*Work required:* The reply needs the lines from the one containing "none -> yellow tile E3 level 1" through the end of the material, each repeated exactly, and no pictures.

Start of Block

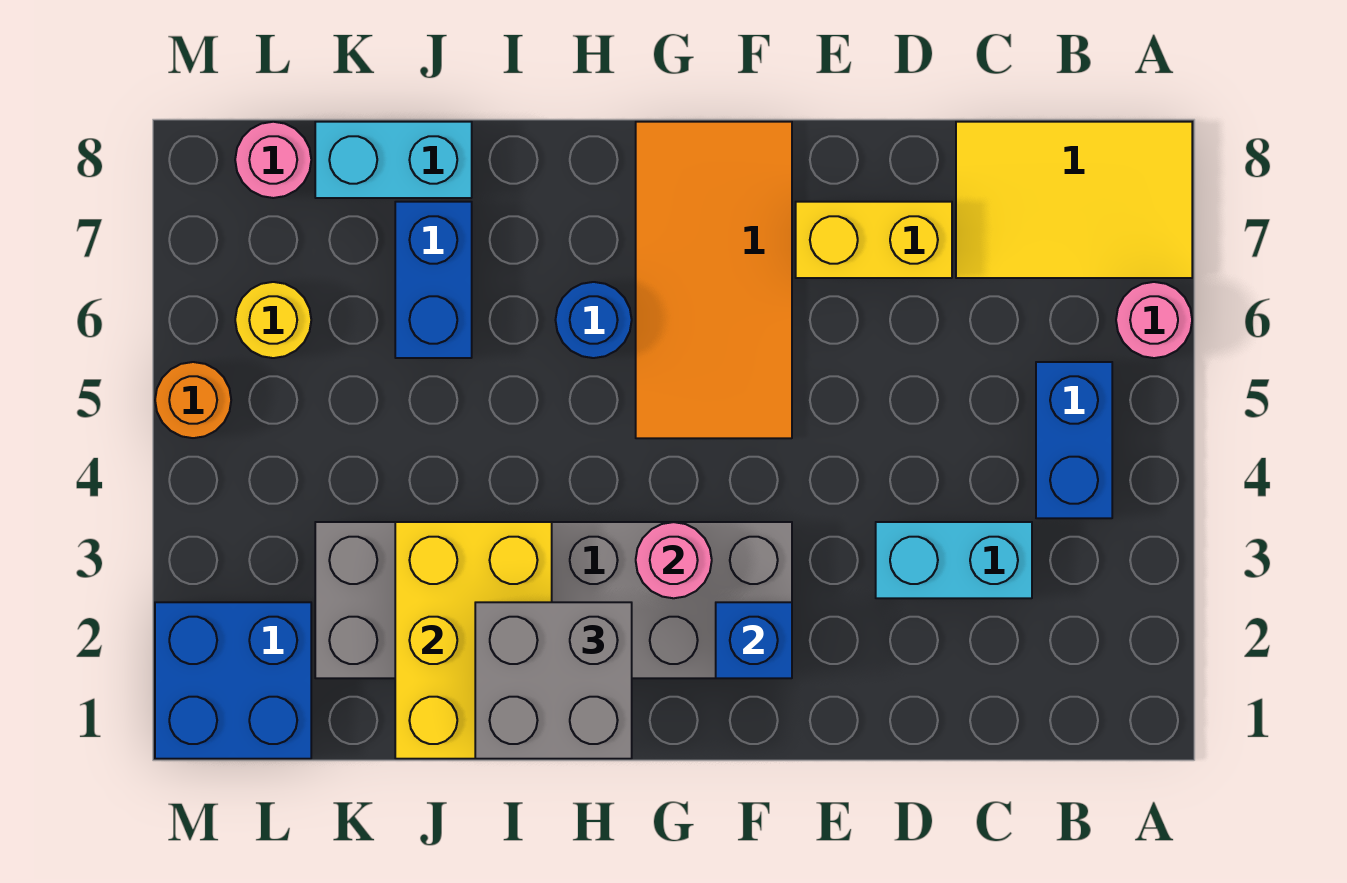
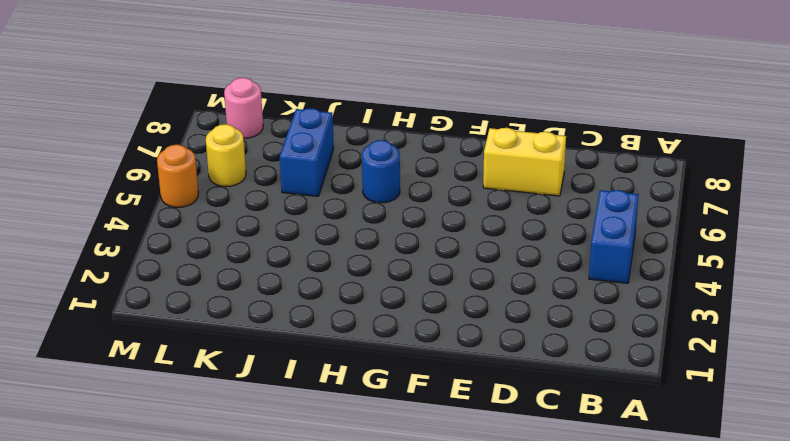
none -> pink round brick A6 level 1
none -> yellow tile A7:C8 level 1
none -> cyan brick C3:D3 level 1

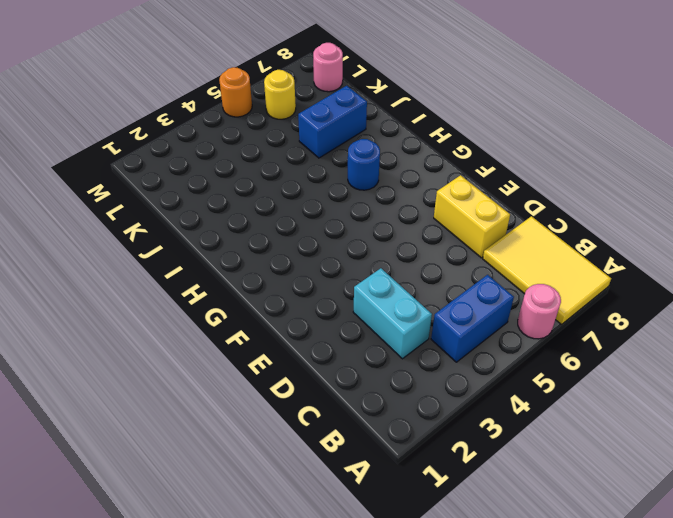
none -> grey brick F2:K3 level 1
none -> orange tile F5:G8 level 1
none -> cyan brick J8:K8 level 1

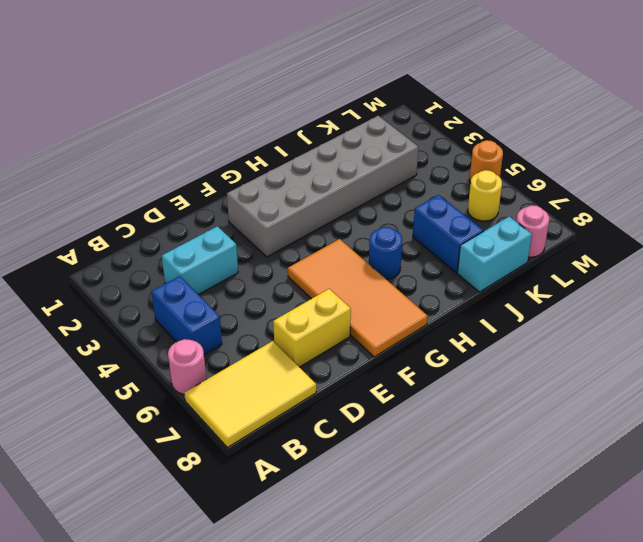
none -> blue brick L1:M2 level 1
none -> blue brick F2 level 2
none -> pink round brick G3 level 2

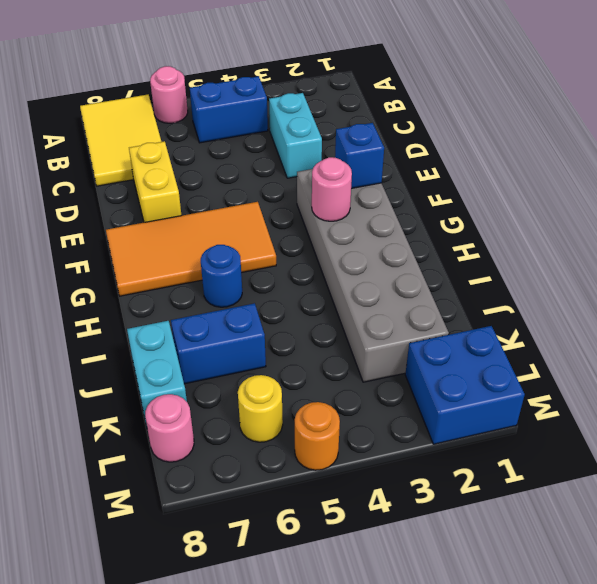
none -> yellow brick I1:J3 level 2
none -> grey brick H1:I2 level 3

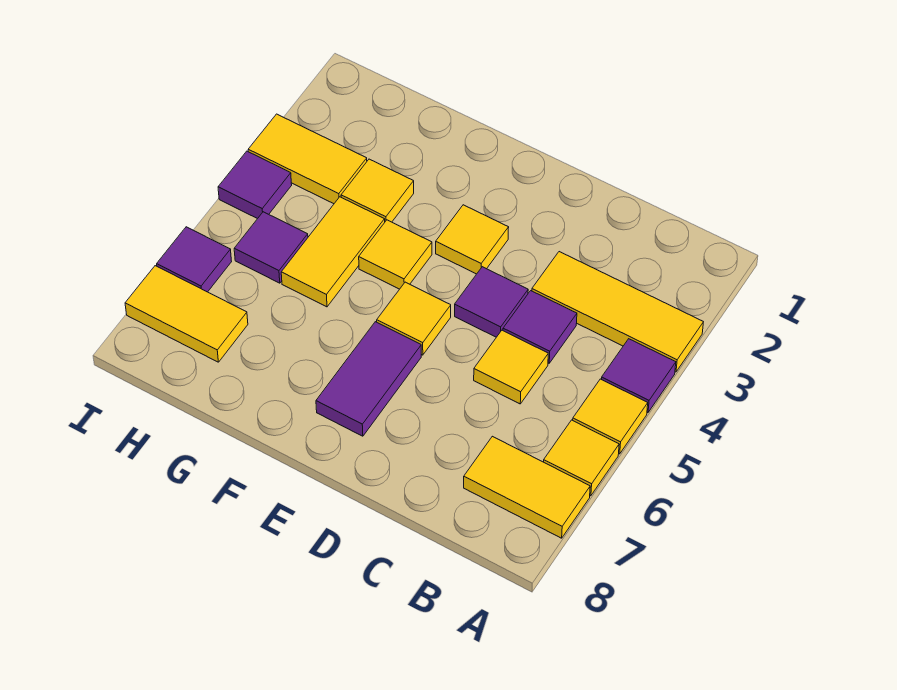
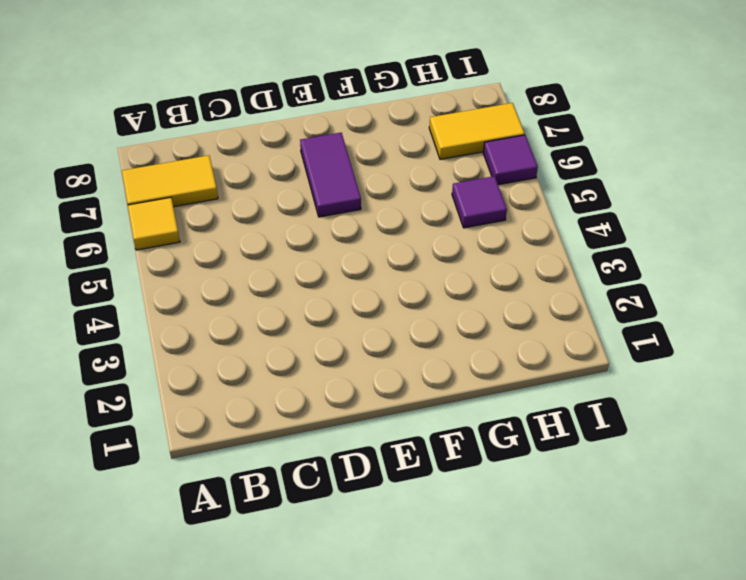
none -> yellow tile A3:C3 level 1
none -> purple tile A4 level 1
none -> yellow tile A5 level 1

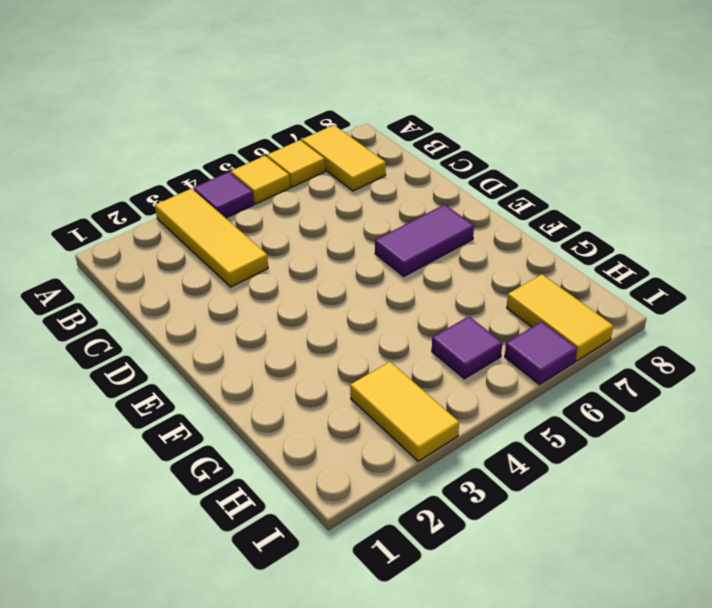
none -> purple tile C4 level 1
none -> yellow tile C5 level 1
none -> purple tile D4 level 1

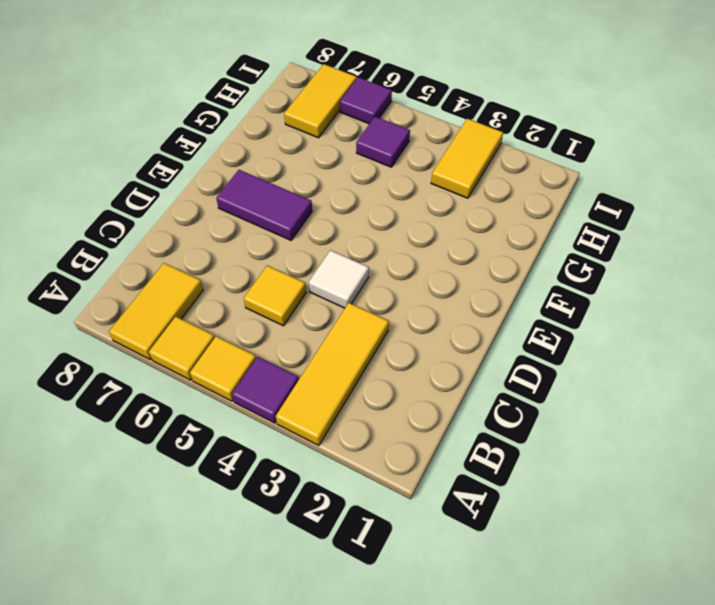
white tile D4 level 1 -> purple tile D4 level 1
none -> purple tile C4 level 1
none -> yellow tile E3 level 1
none -> yellow tile E5 level 1

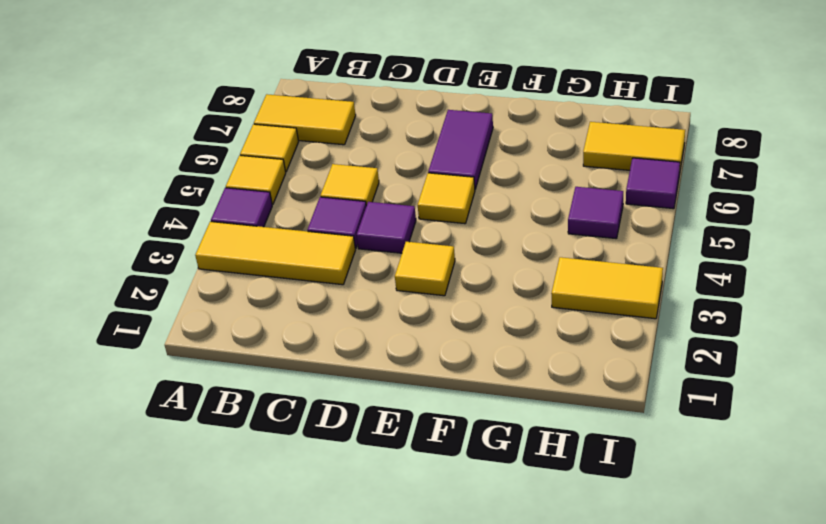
none -> yellow tile F4 level 1
none -> yellow tile G3 level 1
none -> yellow tile G4:G5 level 1

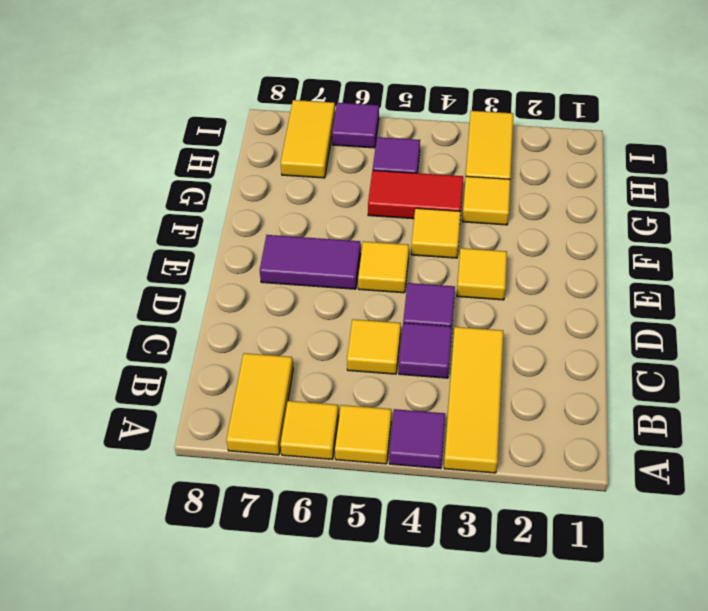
red tile G4:G5 level 1 -> yellow tile G4:G5 level 1
none -> purple tile I4 level 1

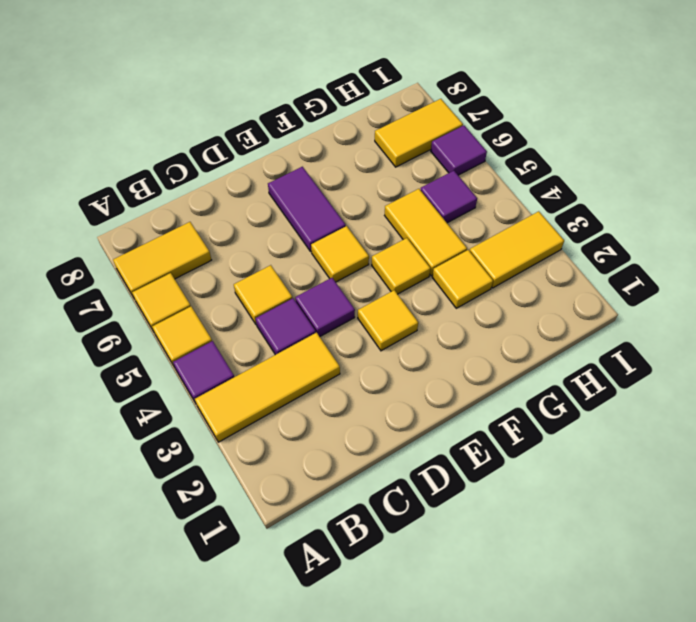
none -> purple tile I4 level 1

End of Block

*Task solution:*
none -> yellow tile E3 level 1
none -> yellow tile E5 level 1

none -> yellow tile F4 level 1
none -> yellow tile G3 level 1
none -> yellow tile G4:G5 level 1

red tile G4:G5 level 1 -> yellow tile G4:G5 level 1
none -> purple tile I4 level 1

none -> purple tile I4 level 1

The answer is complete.